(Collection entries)
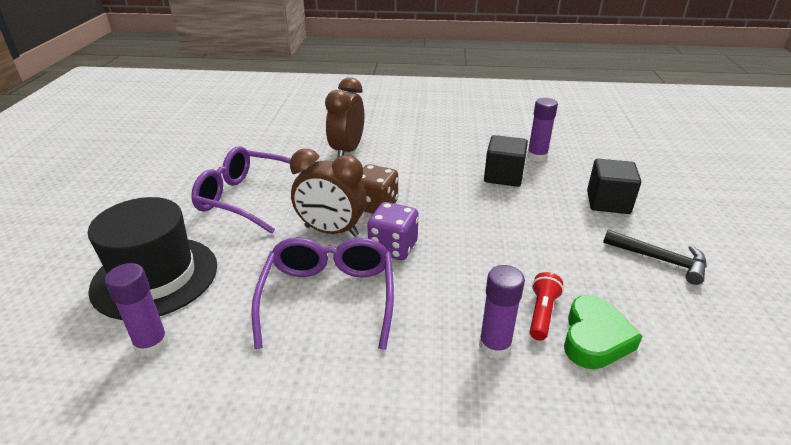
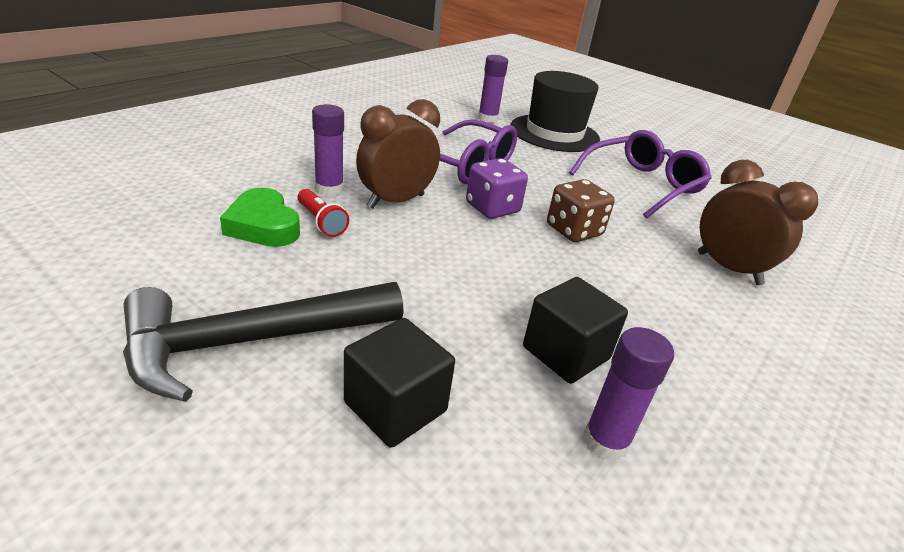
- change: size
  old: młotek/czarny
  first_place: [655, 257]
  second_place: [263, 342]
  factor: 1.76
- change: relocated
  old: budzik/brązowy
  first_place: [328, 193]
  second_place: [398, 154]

What to produce >> Copy nothing except the lines from the one holding "old: młotek/czarny" through the last line of the data above, and return them exactly.

Task output >>
  old: młotek/czarny
  first_place: [655, 257]
  second_place: [263, 342]
  factor: 1.76
- change: relocated
  old: budzik/brązowy
  first_place: [328, 193]
  second_place: [398, 154]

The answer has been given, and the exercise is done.